Dataset excerpts =
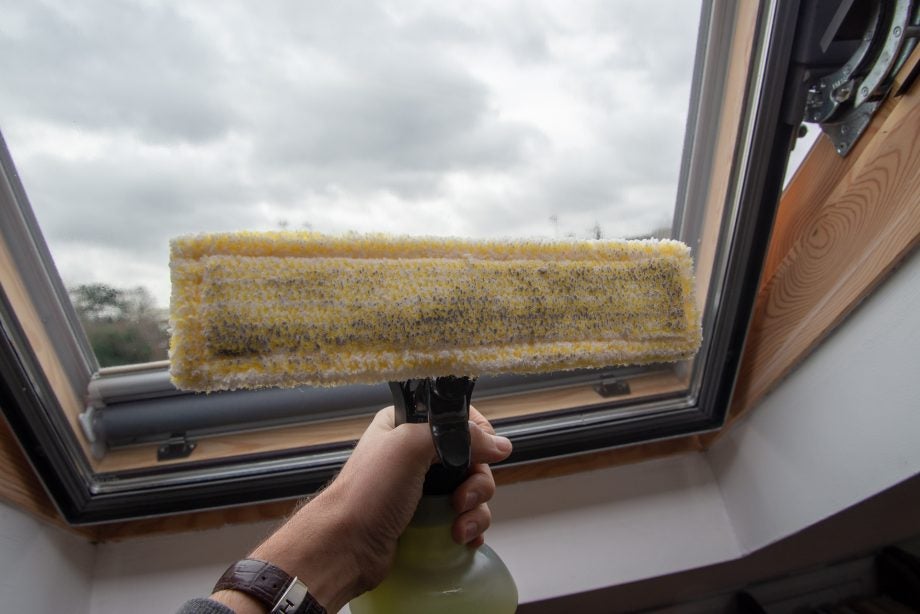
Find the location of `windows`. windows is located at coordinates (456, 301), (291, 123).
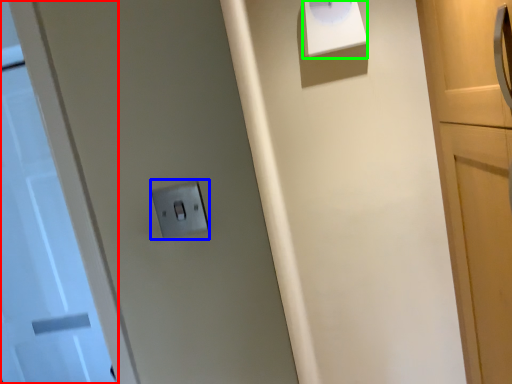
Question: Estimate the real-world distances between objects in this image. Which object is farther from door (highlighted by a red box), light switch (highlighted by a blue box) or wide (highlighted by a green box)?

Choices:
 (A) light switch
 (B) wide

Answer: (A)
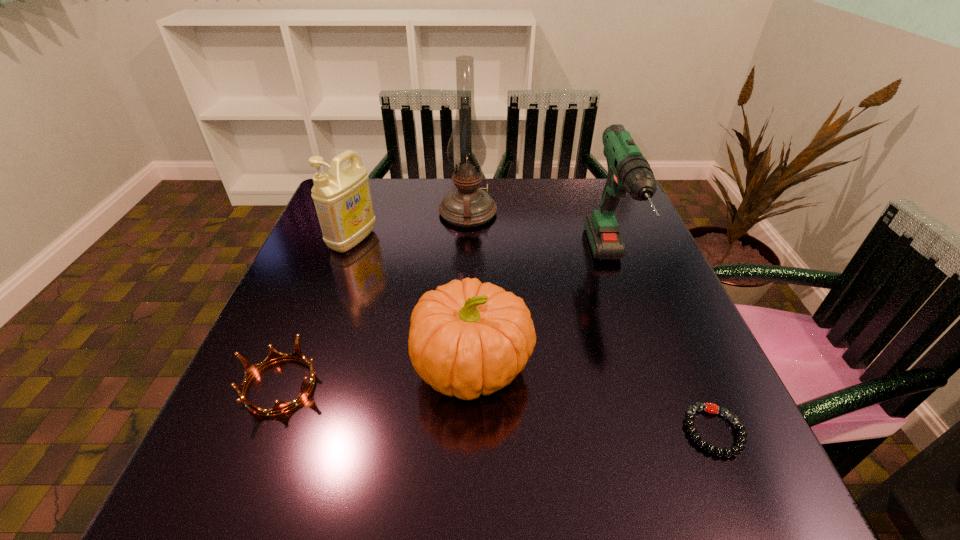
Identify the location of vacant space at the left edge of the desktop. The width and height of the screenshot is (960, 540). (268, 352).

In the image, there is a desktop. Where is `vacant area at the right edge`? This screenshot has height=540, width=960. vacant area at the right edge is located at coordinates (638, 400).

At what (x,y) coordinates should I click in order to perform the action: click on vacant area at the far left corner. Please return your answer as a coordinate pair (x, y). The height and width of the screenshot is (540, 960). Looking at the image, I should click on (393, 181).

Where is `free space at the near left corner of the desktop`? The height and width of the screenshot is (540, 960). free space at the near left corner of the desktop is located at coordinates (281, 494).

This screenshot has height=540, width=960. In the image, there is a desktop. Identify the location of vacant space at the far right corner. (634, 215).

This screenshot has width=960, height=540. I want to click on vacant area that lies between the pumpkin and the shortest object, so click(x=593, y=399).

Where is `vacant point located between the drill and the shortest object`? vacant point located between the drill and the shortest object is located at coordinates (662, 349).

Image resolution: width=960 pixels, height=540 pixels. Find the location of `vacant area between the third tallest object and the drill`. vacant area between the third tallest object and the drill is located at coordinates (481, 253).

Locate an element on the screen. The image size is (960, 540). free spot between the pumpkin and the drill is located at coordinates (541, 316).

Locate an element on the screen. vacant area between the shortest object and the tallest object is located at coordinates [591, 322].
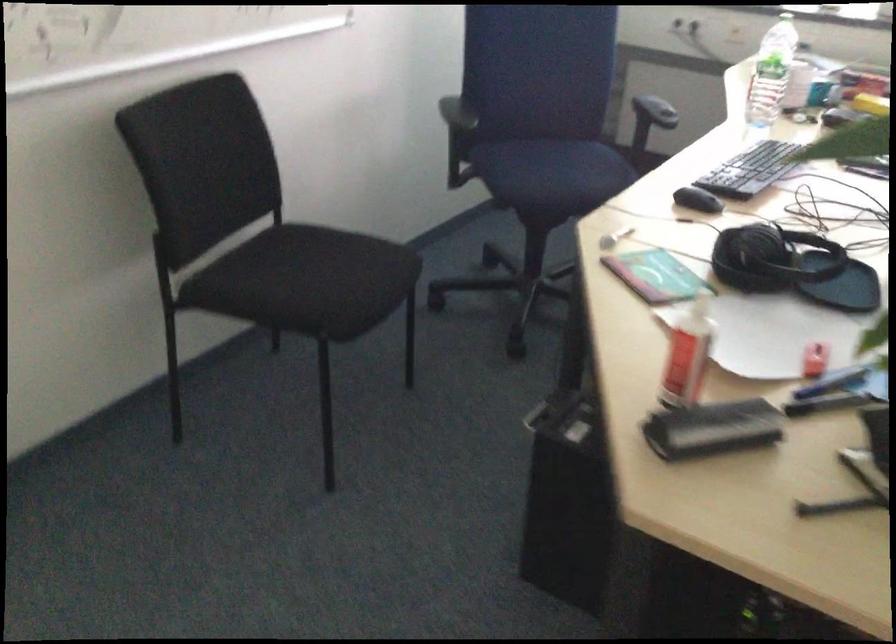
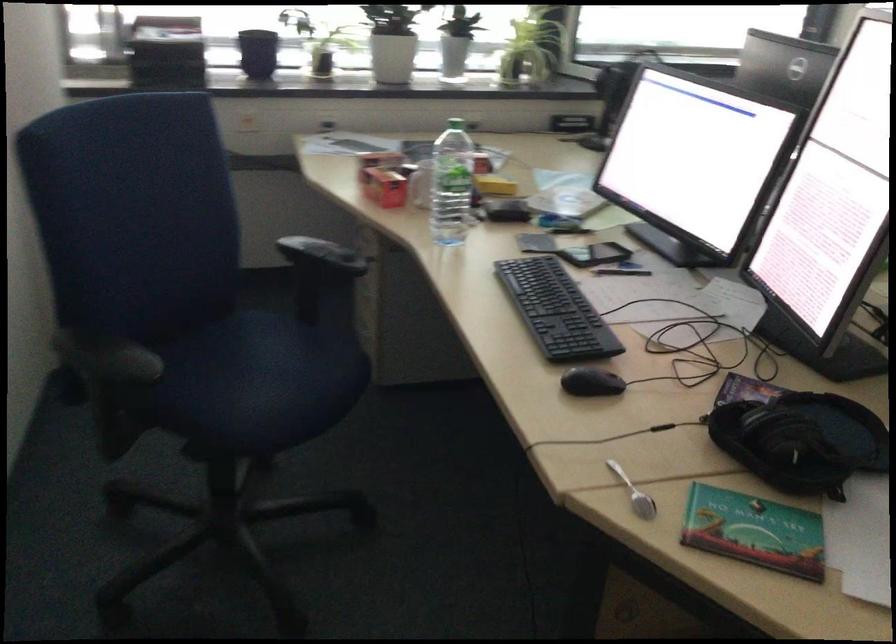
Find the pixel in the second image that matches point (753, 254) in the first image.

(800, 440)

Assignment =
Please copy out every line of the records above word for word, leaving out the pictures.

Result =
Find the location of `windows`. windows is located at coordinates (456, 301), (291, 123).
Question: Estimate the real-world distances between objects in this image. Which object is farther from door (highlighted by a red box), light switch (highlighted by a blue box) or wide (highlighted by a green box)?

Choices:
 (A) light switch
 (B) wide

Answer: (A)
Identify the location of vacant space at the left edge of the desktop. The width and height of the screenshot is (960, 540). (268, 352).

In the image, there is a desktop. Where is `vacant area at the right edge`? This screenshot has height=540, width=960. vacant area at the right edge is located at coordinates (638, 400).

At what (x,y) coordinates should I click in order to perform the action: click on vacant area at the far left corner. Please return your answer as a coordinate pair (x, y). The height and width of the screenshot is (540, 960). Looking at the image, I should click on (393, 181).

Where is `free space at the near left corner of the desktop`? The height and width of the screenshot is (540, 960). free space at the near left corner of the desktop is located at coordinates (281, 494).

This screenshot has height=540, width=960. In the image, there is a desktop. Identify the location of vacant space at the far right corner. (634, 215).

This screenshot has width=960, height=540. I want to click on vacant area that lies between the pumpkin and the shortest object, so click(x=593, y=399).

Where is `vacant point located between the drill and the shortest object`? vacant point located between the drill and the shortest object is located at coordinates (662, 349).

Image resolution: width=960 pixels, height=540 pixels. Find the location of `vacant area between the third tallest object and the drill`. vacant area between the third tallest object and the drill is located at coordinates (481, 253).

Locate an element on the screen. The image size is (960, 540). free spot between the pumpkin and the drill is located at coordinates (541, 316).

Locate an element on the screen. vacant area between the shortest object and the tallest object is located at coordinates [591, 322].
Find the pixel in the second image that matches point (753, 254) in the first image.

(800, 440)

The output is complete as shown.